- **What is required**: Could you set down exactly the lines in the records below between the line holding "green teapot: 3 -> 0" and the line holding "yellow plate: 0 -> 2", inclusive?

- **Data listing**:
[Start of Attachment]

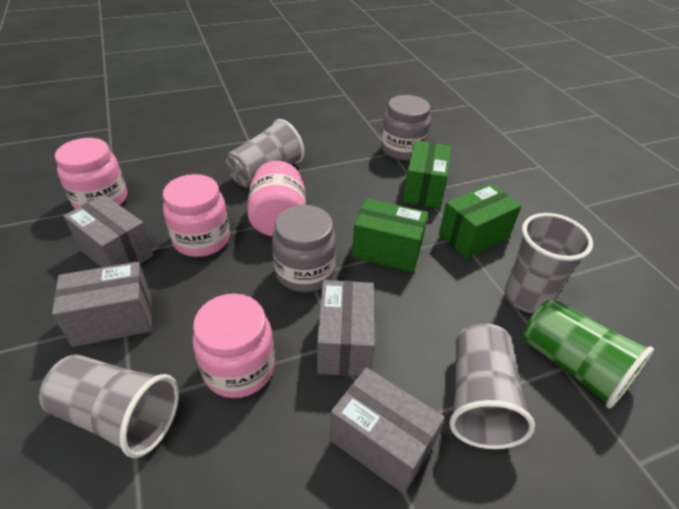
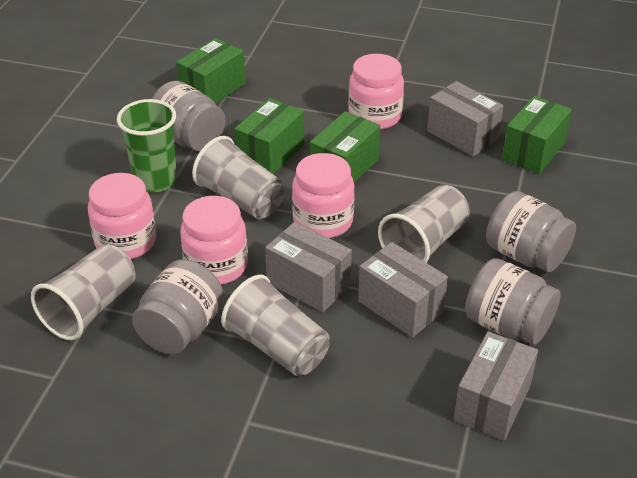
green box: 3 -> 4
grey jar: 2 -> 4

[End of Attachment]
[Start of Attachment]

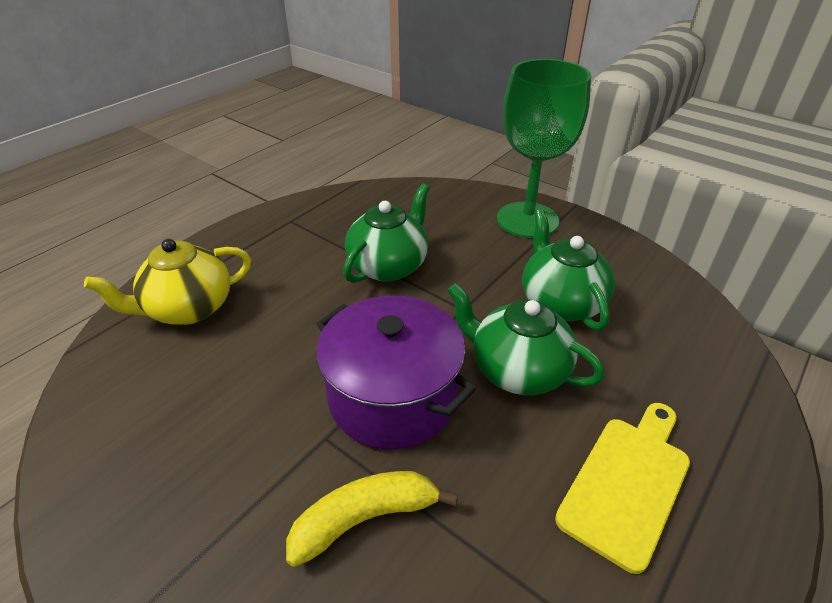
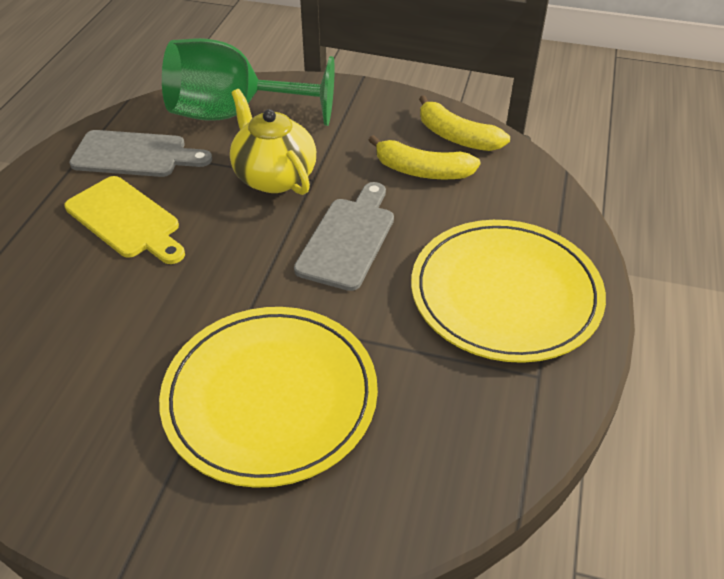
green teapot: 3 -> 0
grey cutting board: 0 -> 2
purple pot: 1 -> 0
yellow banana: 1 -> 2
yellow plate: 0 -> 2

[End of Attachment]

- **Output for this exercise**:
green teapot: 3 -> 0
grey cutting board: 0 -> 2
purple pot: 1 -> 0
yellow banana: 1 -> 2
yellow plate: 0 -> 2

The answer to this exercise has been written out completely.